%%

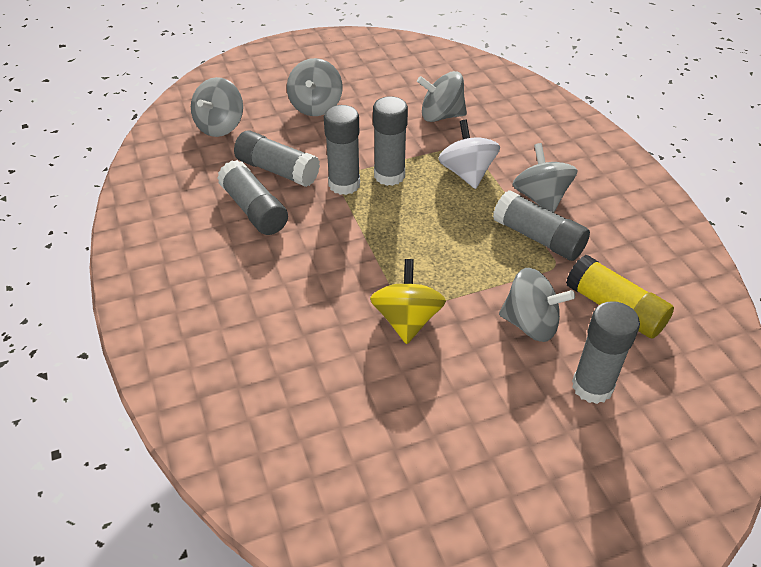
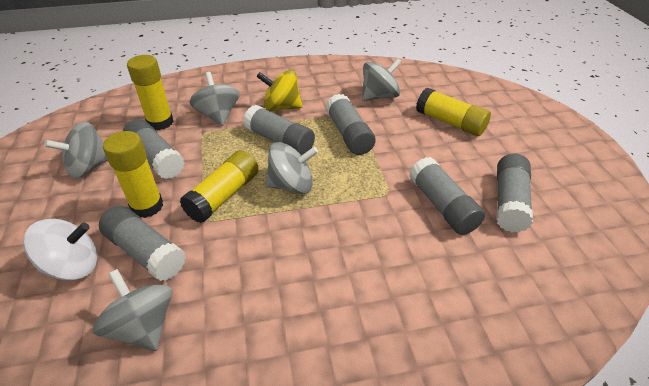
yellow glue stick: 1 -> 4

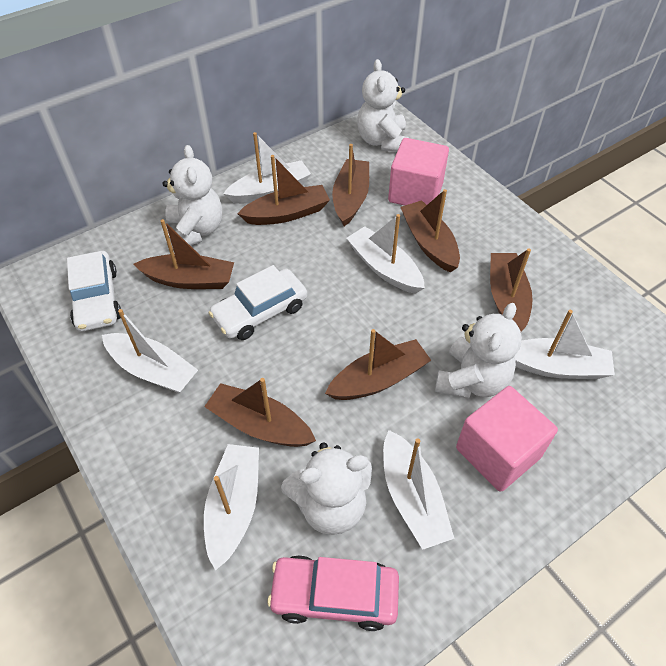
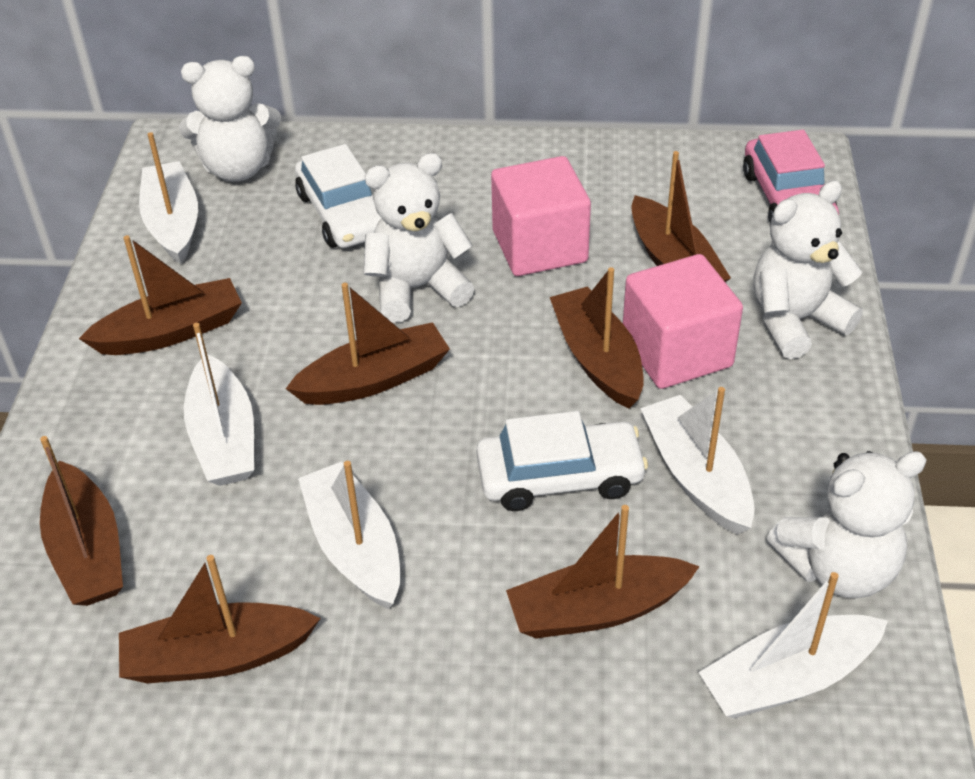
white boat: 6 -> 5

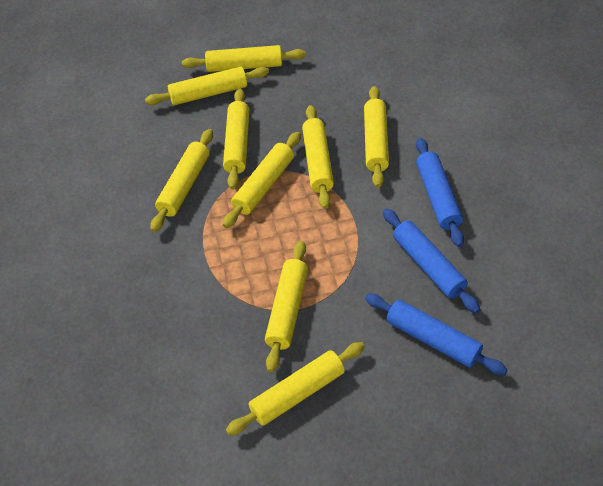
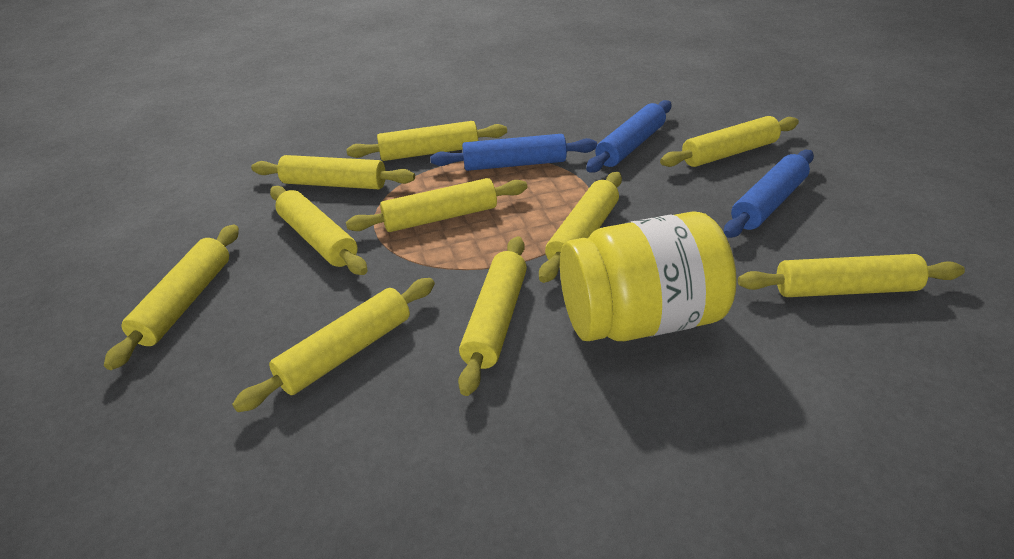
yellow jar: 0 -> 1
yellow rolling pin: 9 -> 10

%%
%%

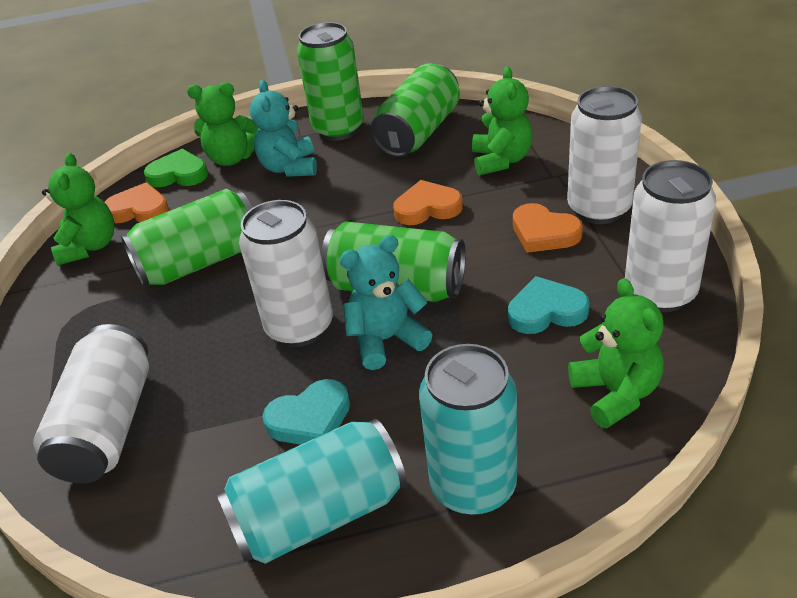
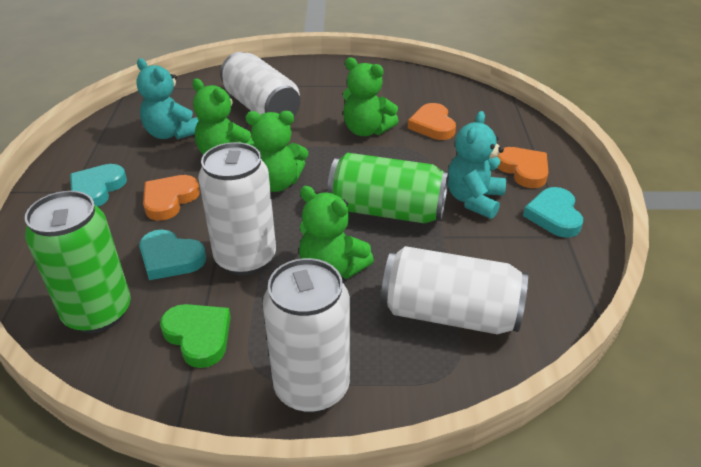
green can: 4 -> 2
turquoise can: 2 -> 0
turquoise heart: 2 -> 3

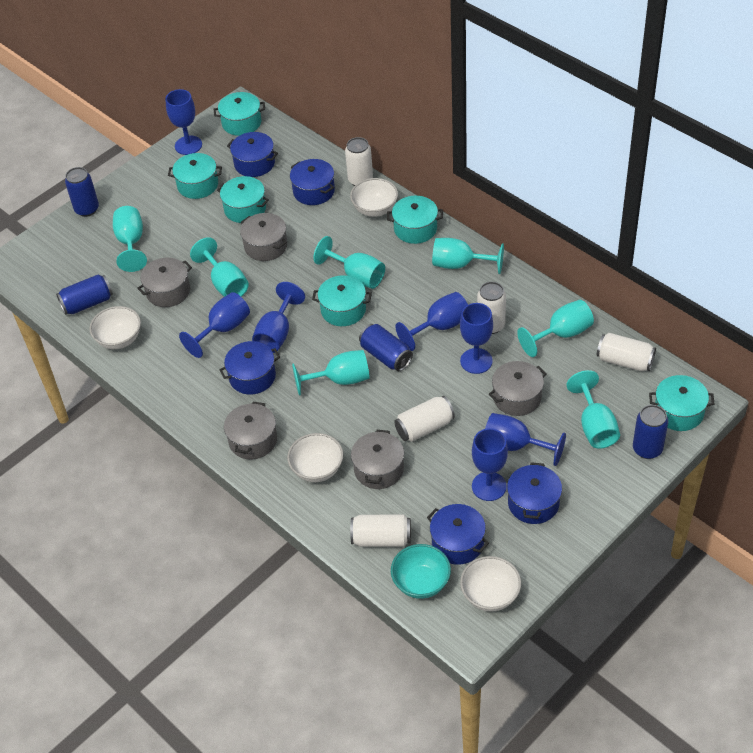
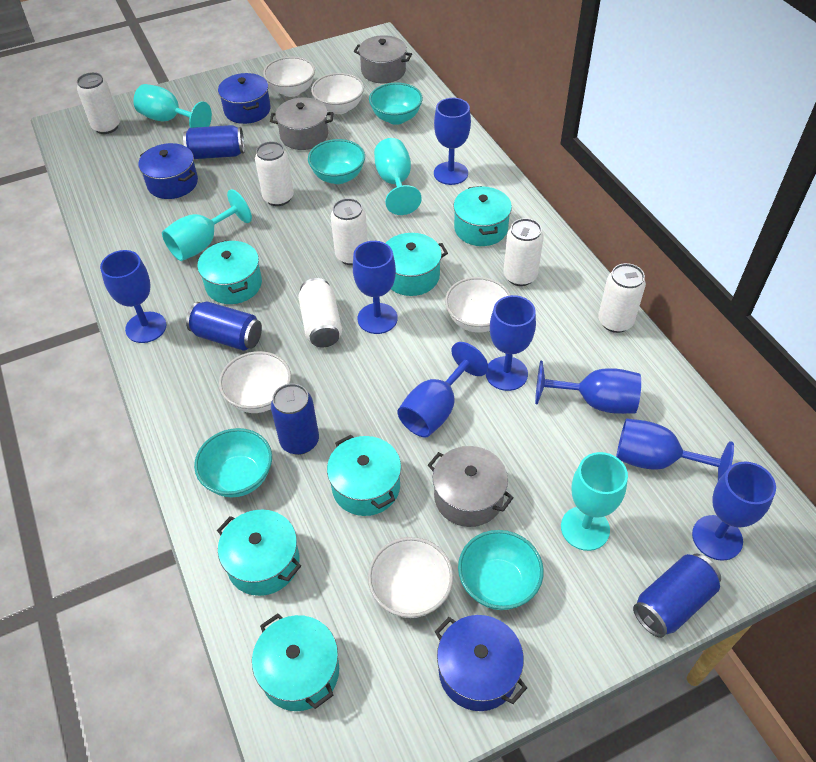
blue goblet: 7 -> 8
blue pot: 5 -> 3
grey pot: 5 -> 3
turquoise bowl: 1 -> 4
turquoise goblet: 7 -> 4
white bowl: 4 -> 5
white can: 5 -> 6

%%

# Work order
Above is a listing; print exactly its lines from the one with "turquoise bowl: 1 -> 4" through the one with "white can: 5 -> 6", and no other lines.

# Answer section
turquoise bowl: 1 -> 4
turquoise goblet: 7 -> 4
white bowl: 4 -> 5
white can: 5 -> 6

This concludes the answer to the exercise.